--- Brief ---
Return only the stretch of the material below that begins with the line containing "Q2: PNP S8550" and ends with the line containing "R3: 47k (N009, VCC) -> 47k (N009, N013)", exactly; both of those lines belong to it.

--- Records for processing ---
++++++

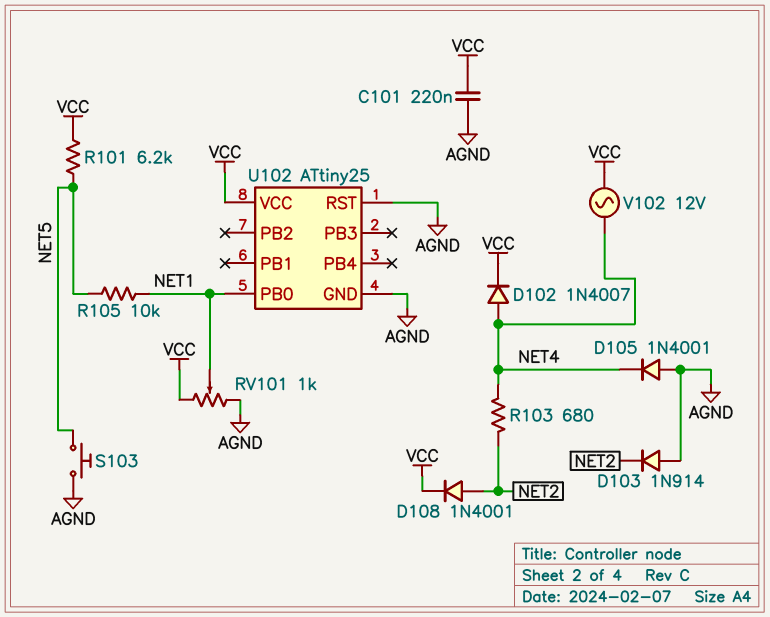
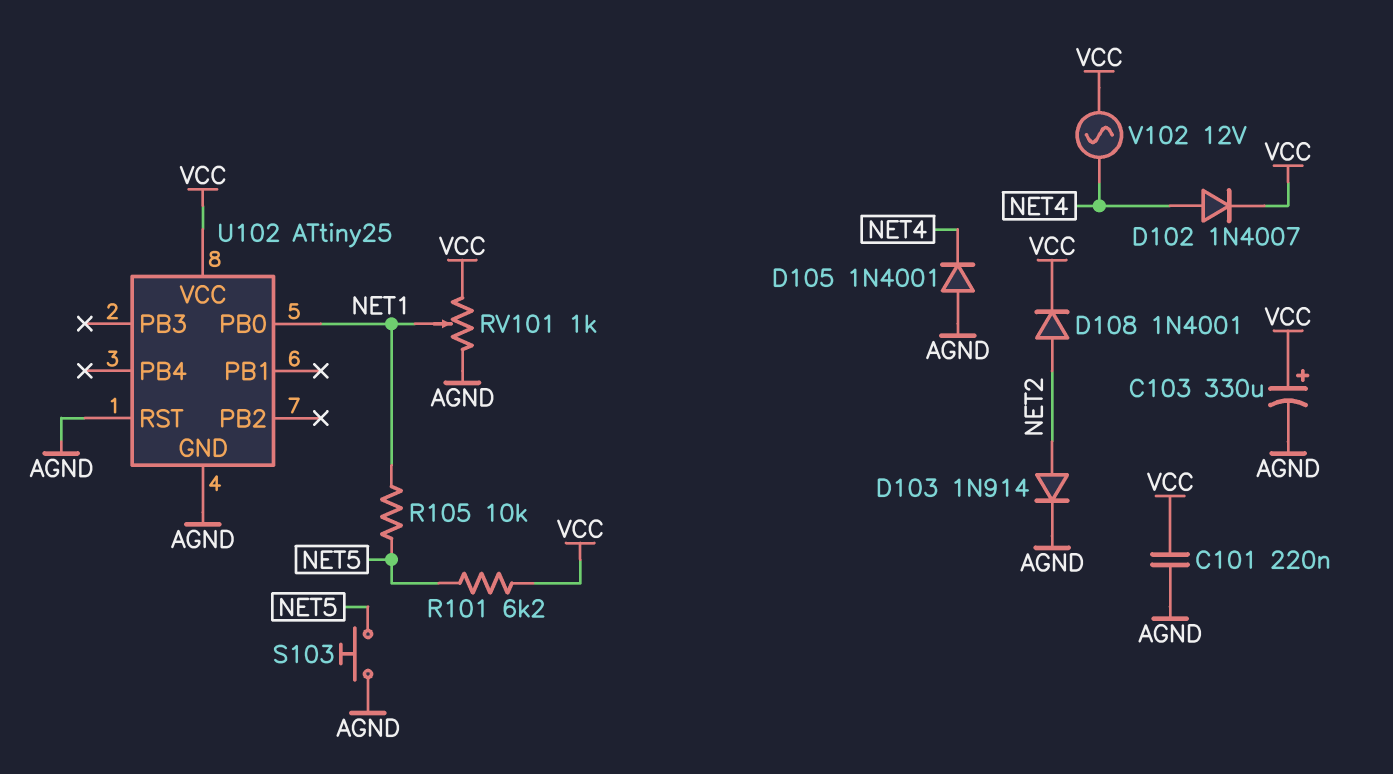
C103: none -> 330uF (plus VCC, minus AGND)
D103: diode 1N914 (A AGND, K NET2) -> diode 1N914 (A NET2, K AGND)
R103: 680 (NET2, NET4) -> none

++++++

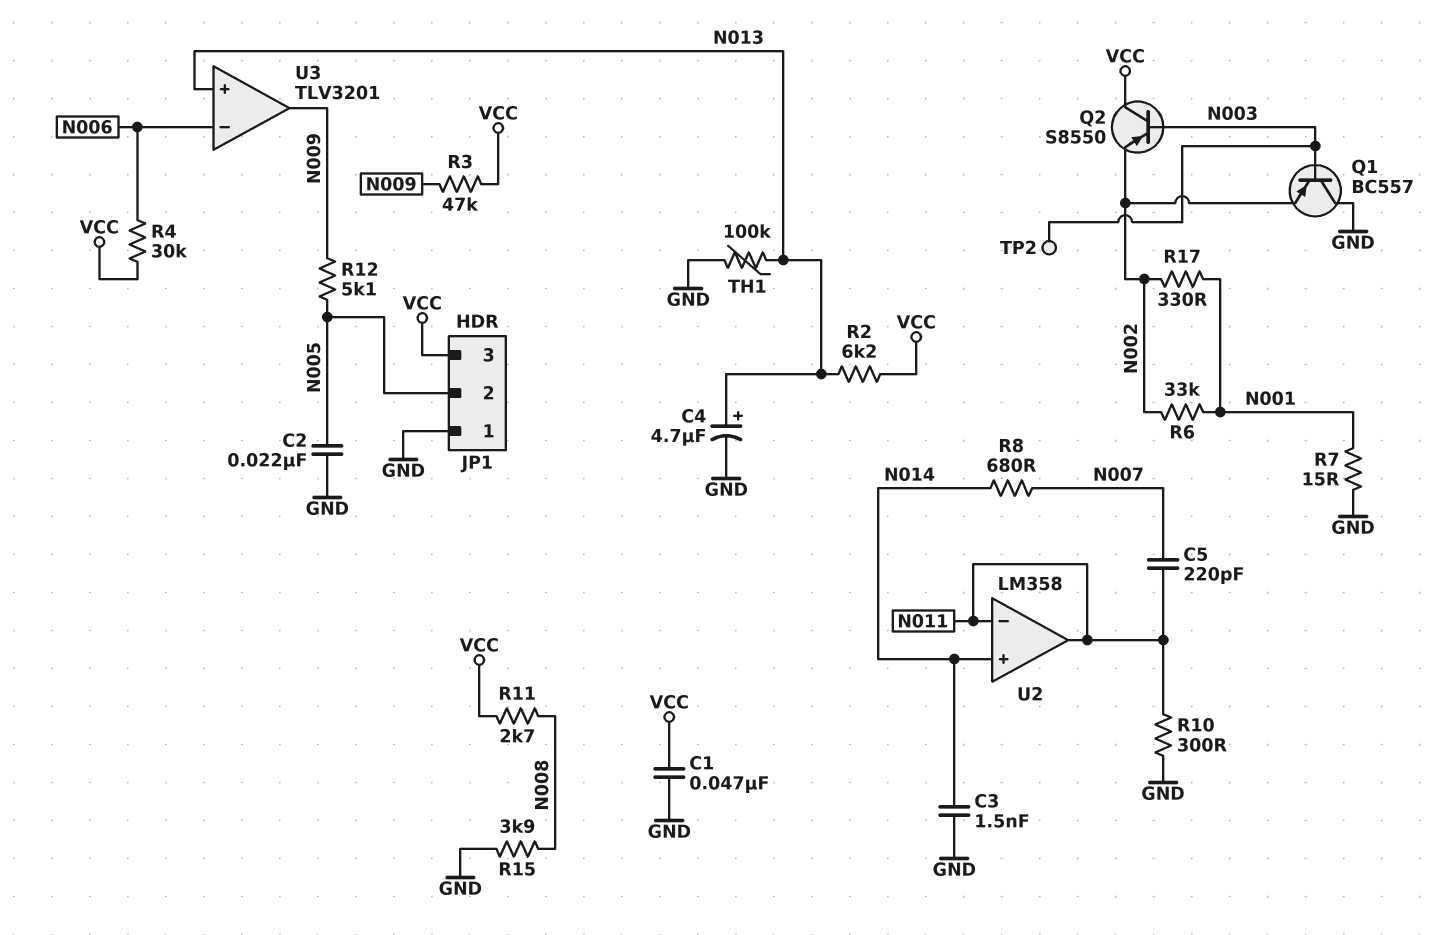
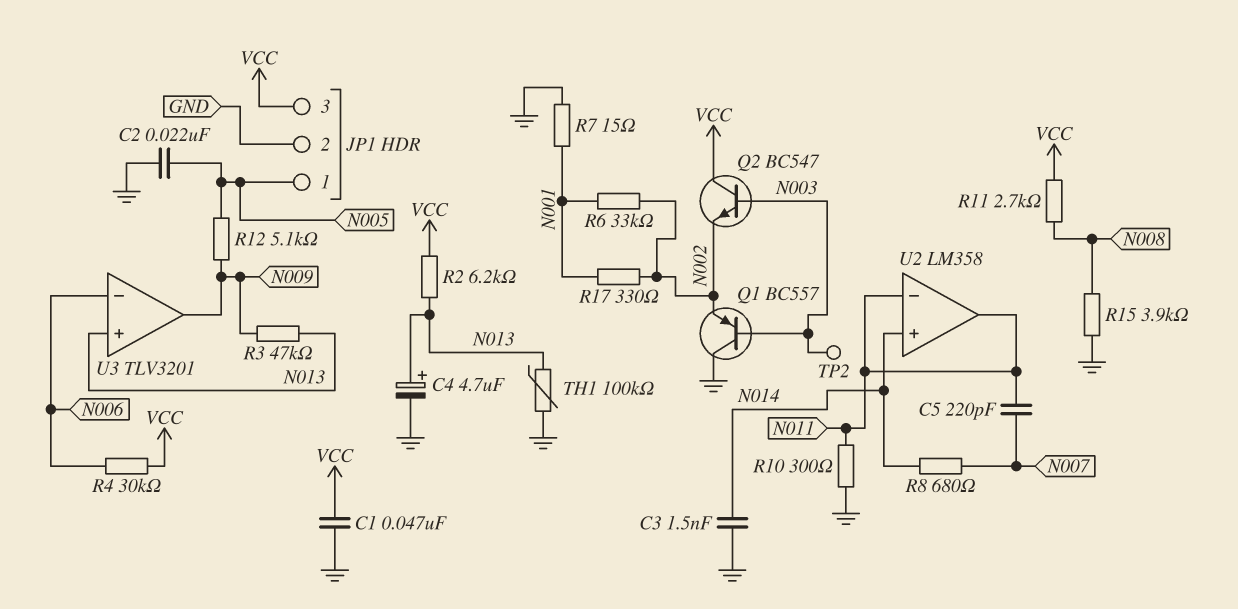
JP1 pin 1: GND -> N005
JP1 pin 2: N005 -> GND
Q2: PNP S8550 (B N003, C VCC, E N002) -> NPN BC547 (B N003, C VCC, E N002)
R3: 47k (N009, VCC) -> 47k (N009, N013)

++++++

--- Response area ---
Q2: PNP S8550 (B N003, C VCC, E N002) -> NPN BC547 (B N003, C VCC, E N002)
R3: 47k (N009, VCC) -> 47k (N009, N013)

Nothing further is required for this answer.